(Data provided Opens)

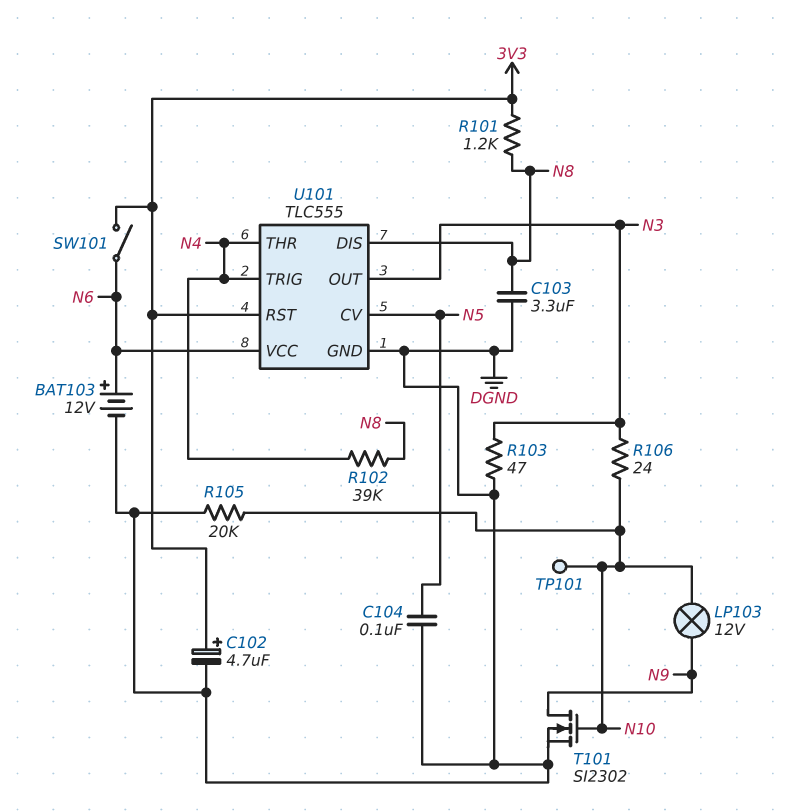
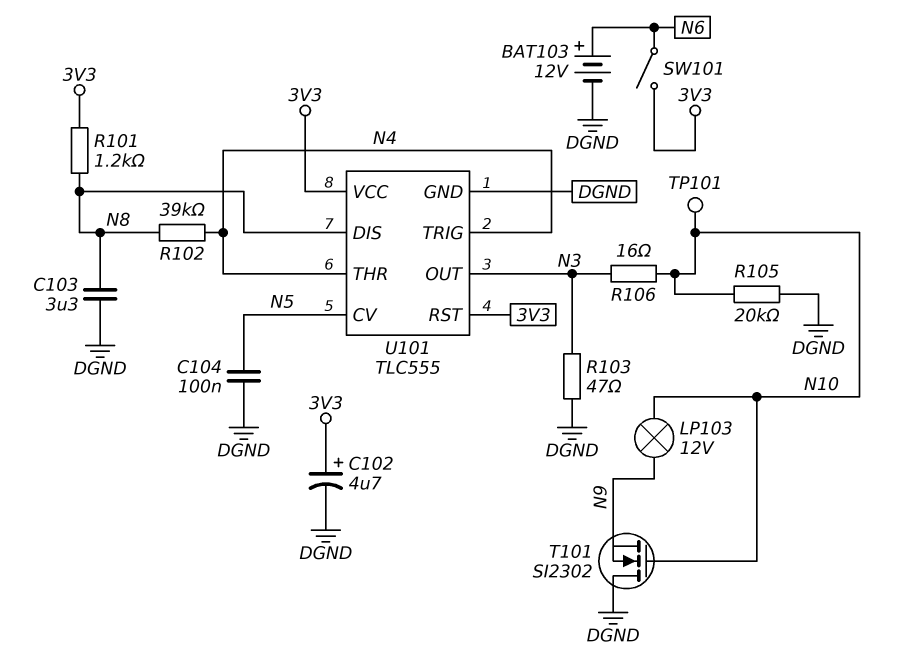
R106: 24 (N3, N10) -> 16 (N3, N10)
T101: NMOS SI2302 (G N10, D N9, S DGND) -> NMOS SI2302 (G N10, D DGND, S N9)
U101 pin VCC: N6 -> 3V3

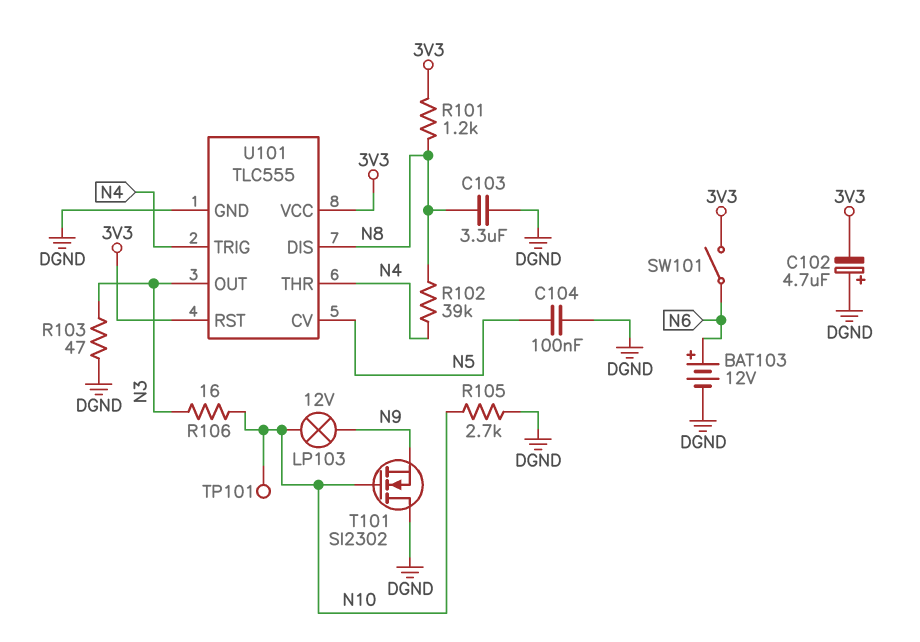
C102: 4.7uF (plus 3V3, minus DGND) -> 4.7uF (plus DGND, minus 3V3)
R105: 20k (DGND, N10) -> 2.7k (DGND, N10)

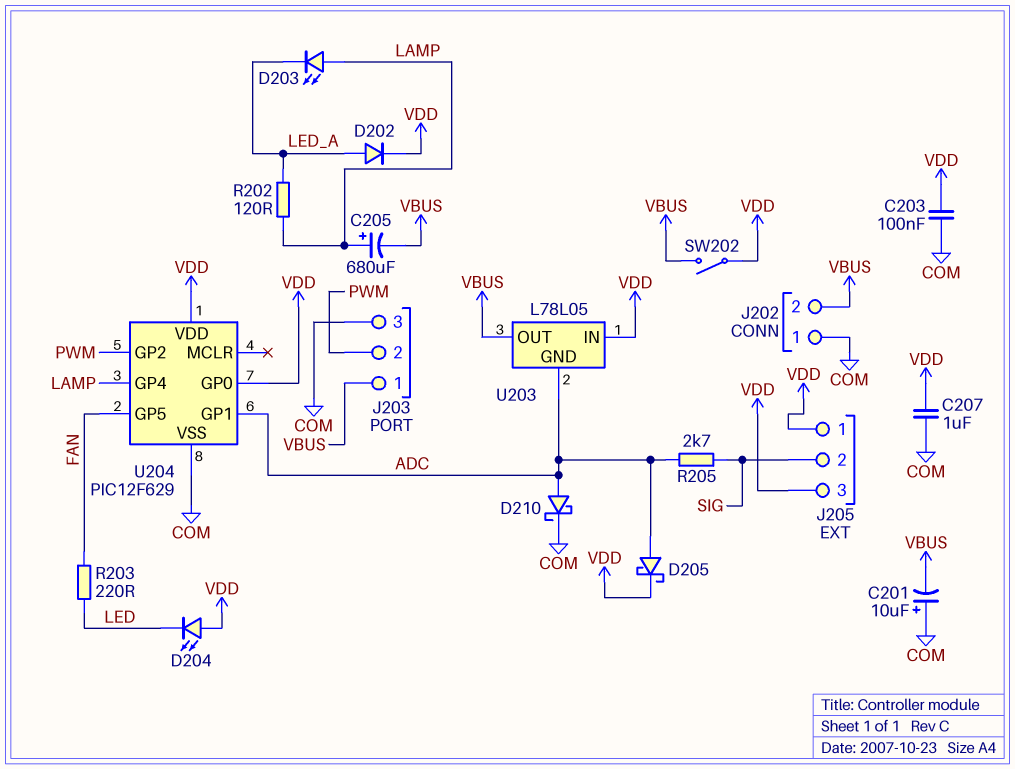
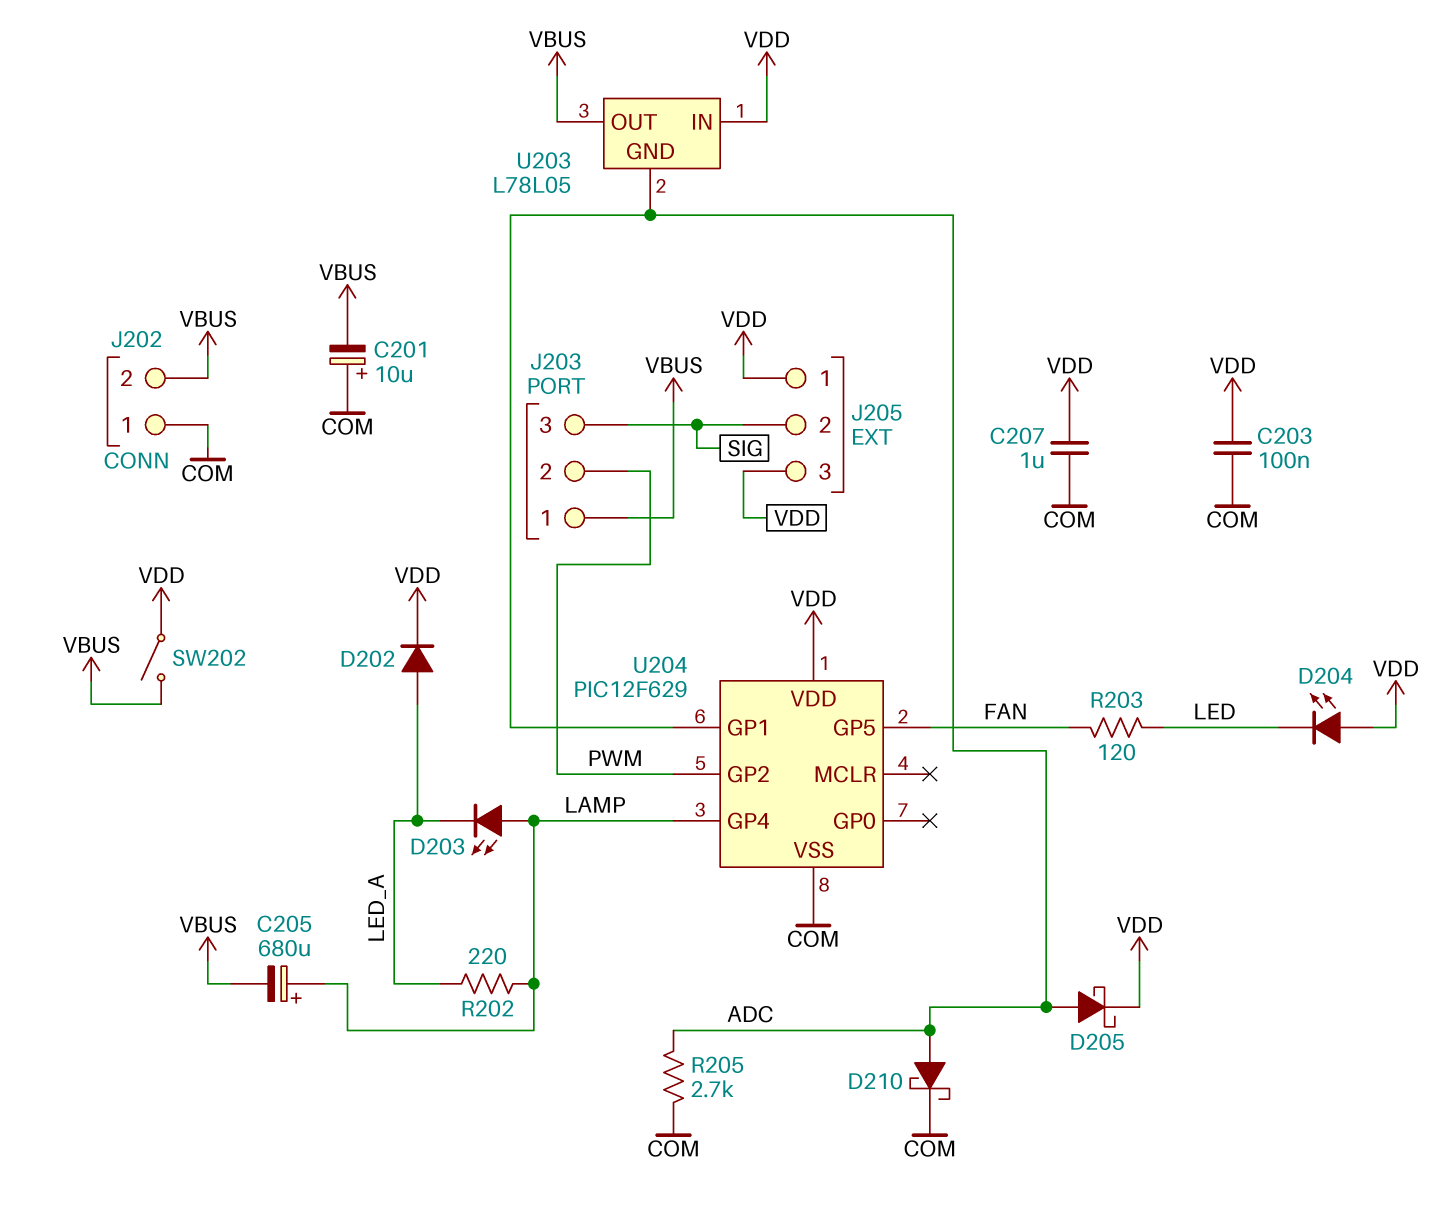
J203 pin 3: COM -> SIG
R202: 120 (LAMP, LED_A) -> 220 (LAMP, LED_A)
R203: 220 (FAN, LED) -> 120 (FAN, LED)
R205: 2.7k (ADC, SIG) -> 2.7k (ADC, COM)
U204 pin GP0: VDD -> none

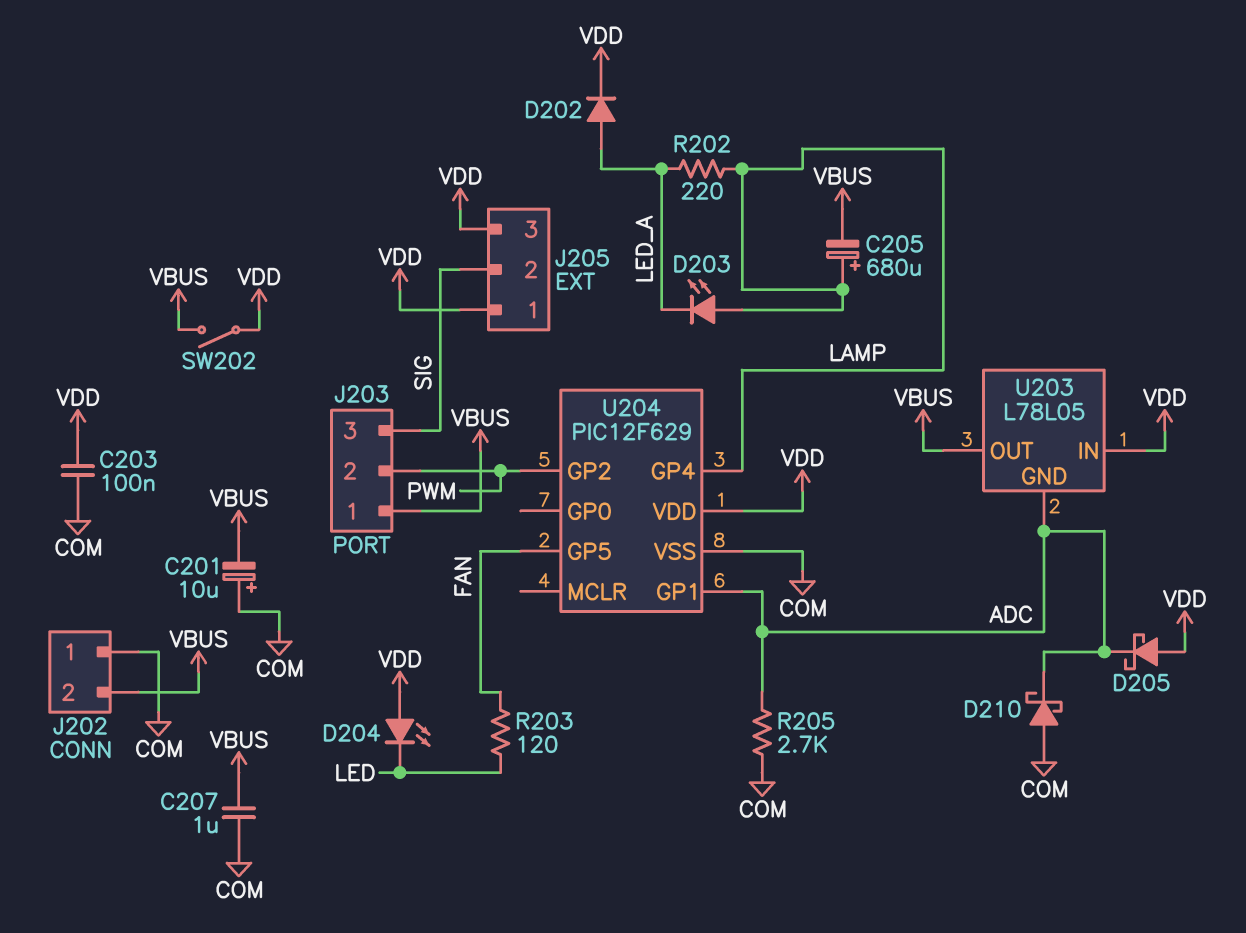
C207: 1uF (COM, VDD) -> 1uF (COM, VBUS)
D205: schottky (A ADC, K VDD) -> schottky (A VDD, K ADC)
D210: schottky (A ADC, K COM) -> schottky (A COM, K ADC)

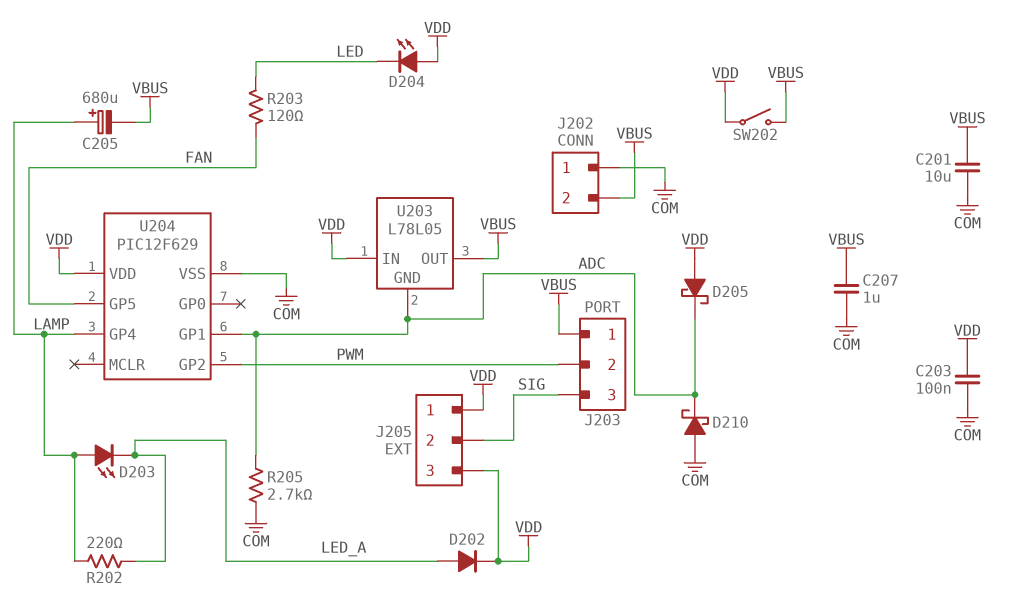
C201: 10uF (plus COM, minus VBUS) -> 10uF (COM, VBUS)

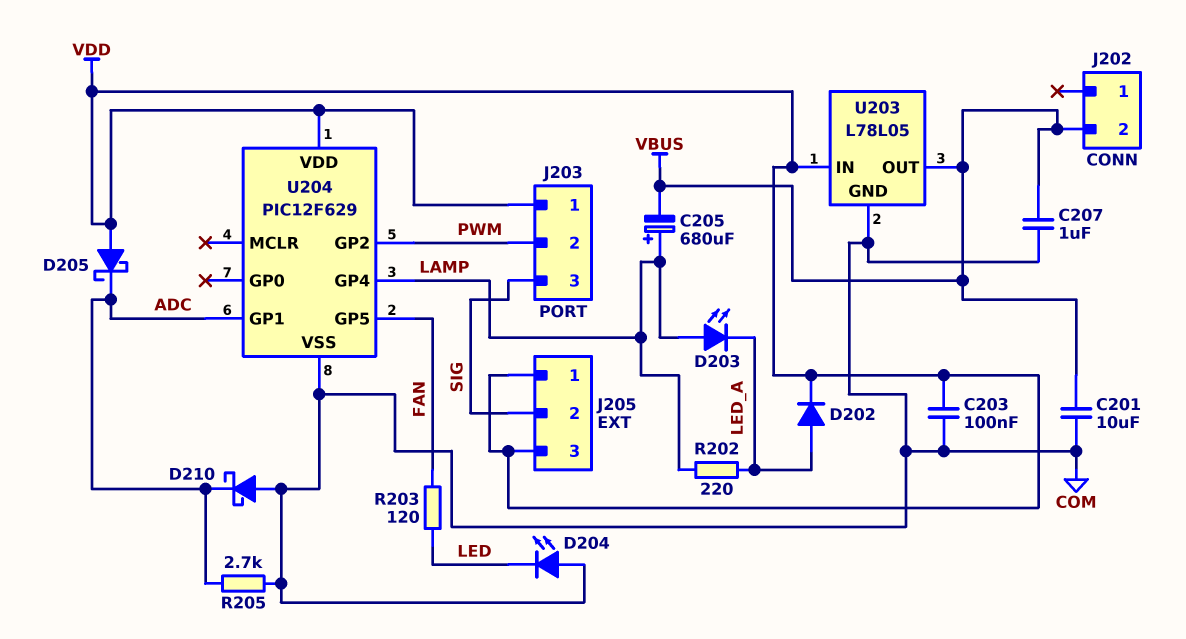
D204: LED (A VDD, K LED) -> LED (A COM, K LED)
J202 pin 1: COM -> none
J203 pin 1: VBUS -> VDD
SW202: switch (VBUS, VDD) -> none
U203 pin GND: ADC -> COM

(Data provided Closes)

* Prompt:
Copy the lines exactly as they appear from the opening of the entries above through the line with "U204 pin GP0: VDD -> none", excluding all pictures.

* Answer:
R106: 24 (N3, N10) -> 16 (N3, N10)
T101: NMOS SI2302 (G N10, D N9, S DGND) -> NMOS SI2302 (G N10, D DGND, S N9)
U101 pin VCC: N6 -> 3V3

C102: 4.7uF (plus 3V3, minus DGND) -> 4.7uF (plus DGND, minus 3V3)
R105: 20k (DGND, N10) -> 2.7k (DGND, N10)

J203 pin 3: COM -> SIG
R202: 120 (LAMP, LED_A) -> 220 (LAMP, LED_A)
R203: 220 (FAN, LED) -> 120 (FAN, LED)
R205: 2.7k (ADC, SIG) -> 2.7k (ADC, COM)
U204 pin GP0: VDD -> none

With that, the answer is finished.